Your task is to copy the data exactly while leaving out every picture.

- AVAILABLE DATA:
━━━━━━━━━━━━━━━━━━━━━━━━━━━━━━

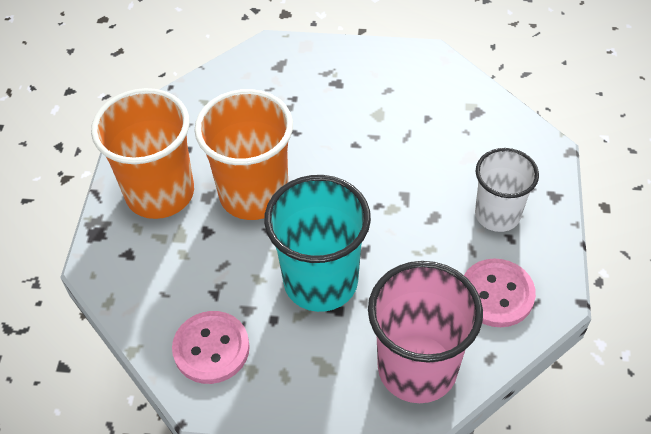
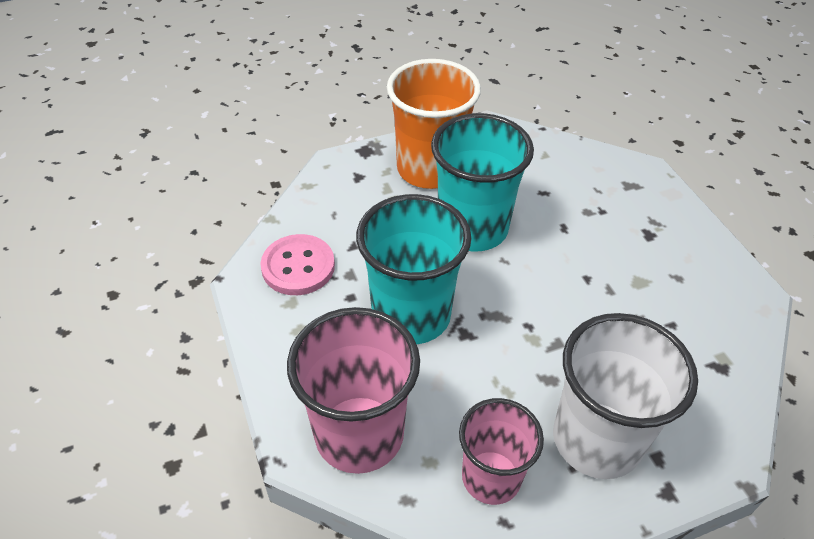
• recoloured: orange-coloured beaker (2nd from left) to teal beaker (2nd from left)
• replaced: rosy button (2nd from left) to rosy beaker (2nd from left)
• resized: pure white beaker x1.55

━━━━━━━━━━━━━━━━━━━━━━━━━━━━━━

- RESPONSE:
• recoloured: orange-coloured beaker (2nd from left) to teal beaker (2nd from left)
• replaced: rosy button (2nd from left) to rosy beaker (2nd from left)
• resized: pure white beaker x1.55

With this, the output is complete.